TASK TO COMPLETE: What you return should match the entries below exactly, only without the images.

LISTED ENTRIES:
■ ■ ■

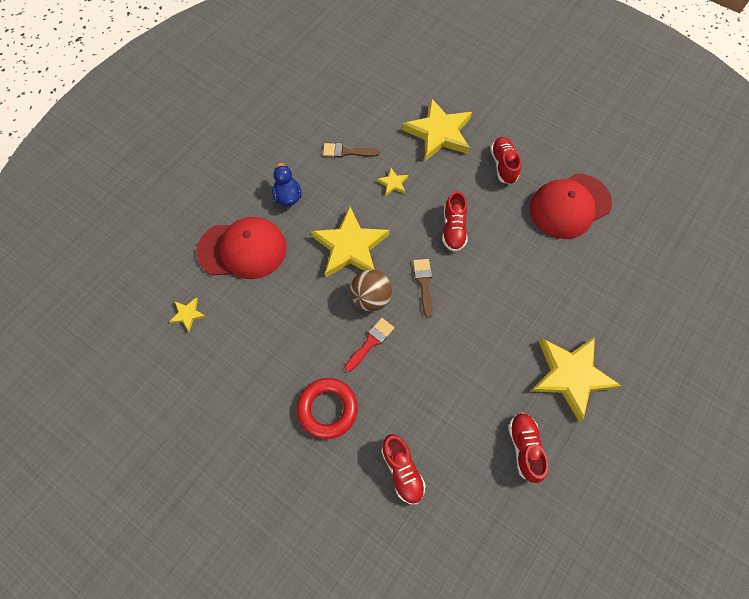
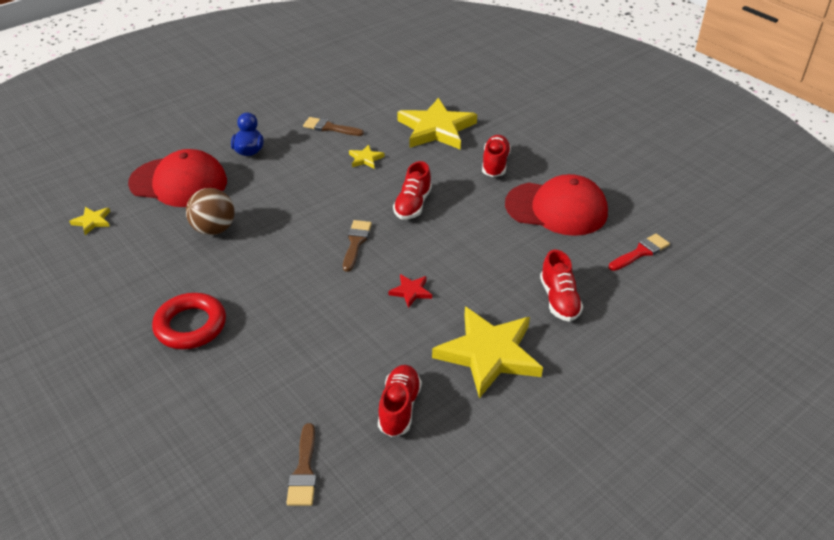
camera: 15 degrees right, 25 degrees down
yellow star [310,207,389,277] -> none
red brush [344,318,394,372] -> red brush moved to [609,234,670,271]
brown ball [350,269,392,311] -> brown ball moved to [186,188,235,235]
red shoe [381,434,426,504] -> red shoe moved to [540,250,583,322]
red cap [530,174,612,239] -> red cap turned 150 degrees counterclockwise [505,174,608,236]
none -> brown brush [286,423,316,506]
none -> red star [388,274,432,308]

■ ■ ■

ANSWER TO THIS EXERCISE:
camera: 15 degrees right, 25 degrees down
yellow star [310,207,389,277] -> none
red brush [344,318,394,372] -> red brush moved to [609,234,670,271]
brown ball [350,269,392,311] -> brown ball moved to [186,188,235,235]
red shoe [381,434,426,504] -> red shoe moved to [540,250,583,322]
red cap [530,174,612,239] -> red cap turned 150 degrees counterclockwise [505,174,608,236]
none -> brown brush [286,423,316,506]
none -> red star [388,274,432,308]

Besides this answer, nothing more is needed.